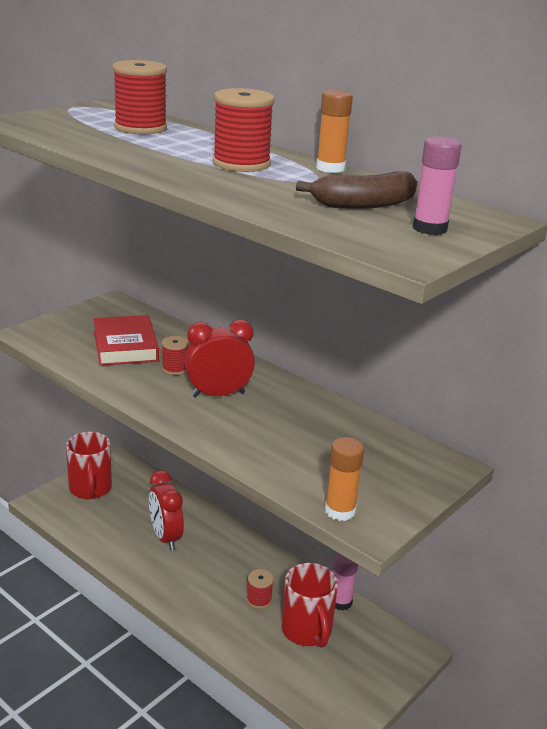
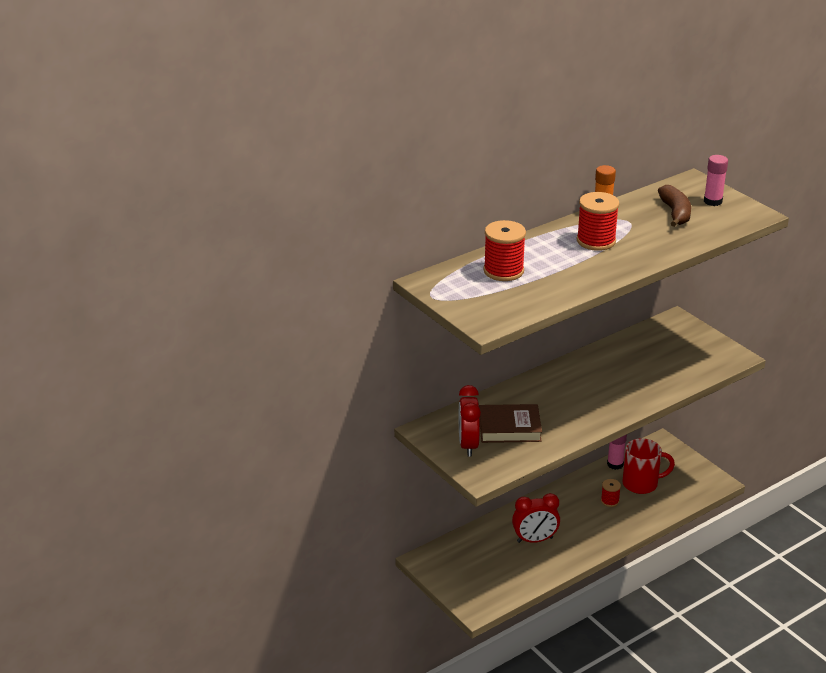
camera: 75 degrees left, 5 degrees up
(90, 489) = (462, 579): red mug -> none
(125, 346) = (509, 428): red book -> brown book
(175, 369) = (549, 407): red spool -> none
(218, 394) = (588, 392): red clock -> red clock (468, 445)
(340, 511) = (722, 364): orange glue stick -> none

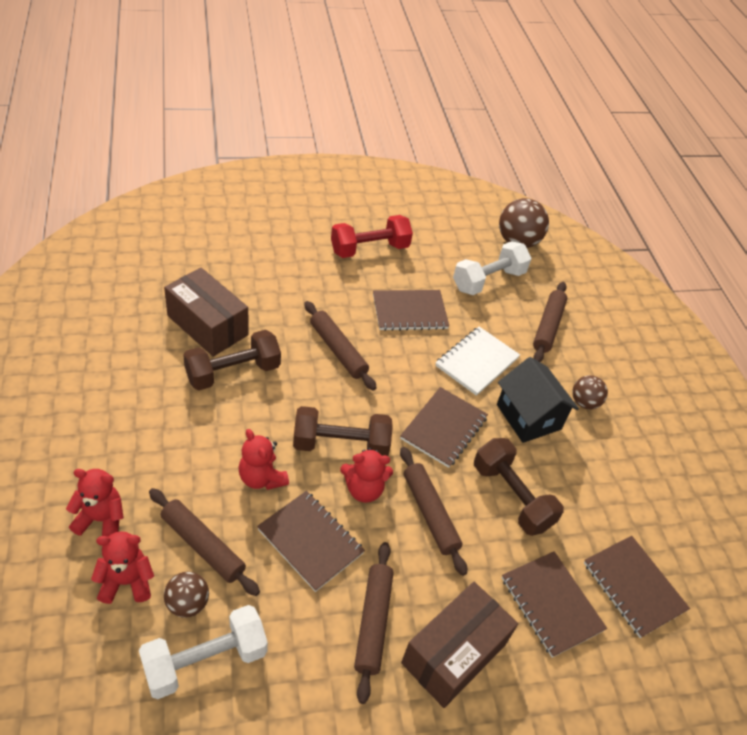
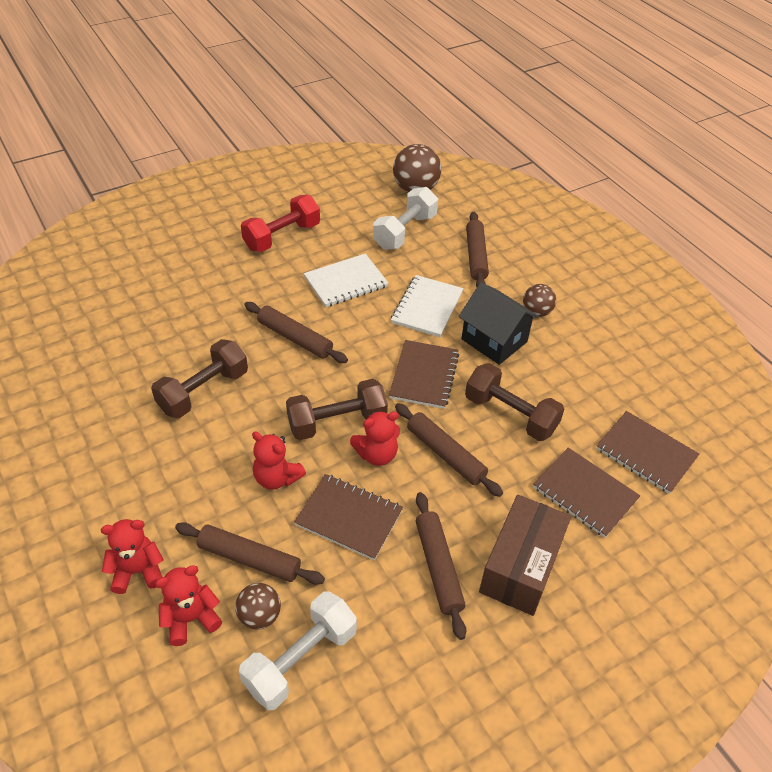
camera: 15 degrees left, 0 degrees up
(207, 325) = (157, 356): brown box -> none
(409, 311) = (346, 282): brown notebook -> white notebook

*Exercise details:* Leaving the pictures out, copy exactly the lines from the line that contains "(175, 369) = (549, 407): red spool -> none" to the last line of the data, both ends included.

*Reply:*
(175, 369) = (549, 407): red spool -> none
(218, 394) = (588, 392): red clock -> red clock (468, 445)
(340, 511) = (722, 364): orange glue stick -> none

camera: 15 degrees left, 0 degrees up
(207, 325) = (157, 356): brown box -> none
(409, 311) = (346, 282): brown notebook -> white notebook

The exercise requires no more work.